RECORDED INFORMATION:
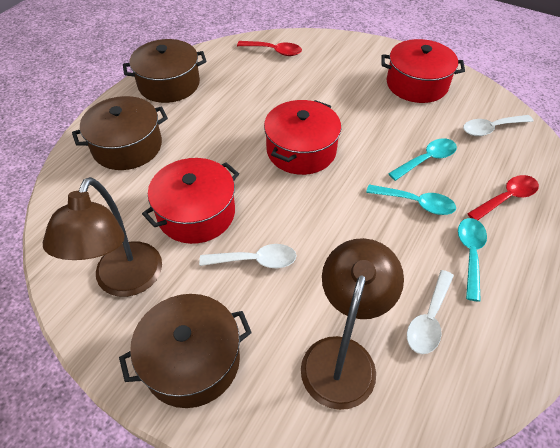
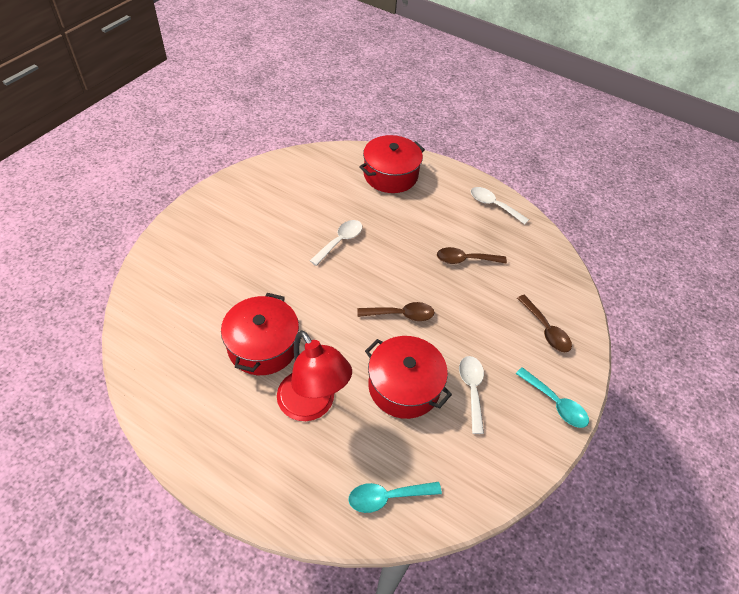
brown lamp: [43,177,162,297] [301,238,404,410] = 2 -> none = 0
brown pot: [72,96,168,170] [119,294,252,408] [123,39,206,103] = 3 -> none = 0
brown spoon: none = 0 -> [357,302,434,321] [437,247,507,264] [517,295,572,352] = 3
red lamp: none = 0 -> [277,330,352,421] = 1
red spoon: [237,41,302,56] [467,175,539,220] = 2 -> none = 0
turquoise spoon: [366,184,456,215] [388,138,457,181] [458,218,487,302] = 3 -> [349,482,442,513] [516,367,589,428] = 2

DIRECTIVE:
With images excluded, write the records above out again exactly.

TASK RESULT:
brown lamp: [43,177,162,297] [301,238,404,410] = 2 -> none = 0
brown pot: [72,96,168,170] [119,294,252,408] [123,39,206,103] = 3 -> none = 0
brown spoon: none = 0 -> [357,302,434,321] [437,247,507,264] [517,295,572,352] = 3
red lamp: none = 0 -> [277,330,352,421] = 1
red spoon: [237,41,302,56] [467,175,539,220] = 2 -> none = 0
turquoise spoon: [366,184,456,215] [388,138,457,181] [458,218,487,302] = 3 -> [349,482,442,513] [516,367,589,428] = 2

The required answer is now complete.